***** Information
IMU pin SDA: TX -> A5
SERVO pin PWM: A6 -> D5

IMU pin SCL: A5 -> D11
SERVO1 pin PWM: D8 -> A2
**********
***** Information
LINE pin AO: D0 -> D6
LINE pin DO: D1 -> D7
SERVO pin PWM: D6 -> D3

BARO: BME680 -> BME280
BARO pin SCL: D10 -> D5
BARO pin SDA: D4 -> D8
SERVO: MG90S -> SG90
**********
■ Exercise
When a line among the entries above contains "BARO", copy it.

■ Task response
BARO: BME680 -> BME280
BARO pin SCL: D10 -> D5
BARO pin SDA: D4 -> D8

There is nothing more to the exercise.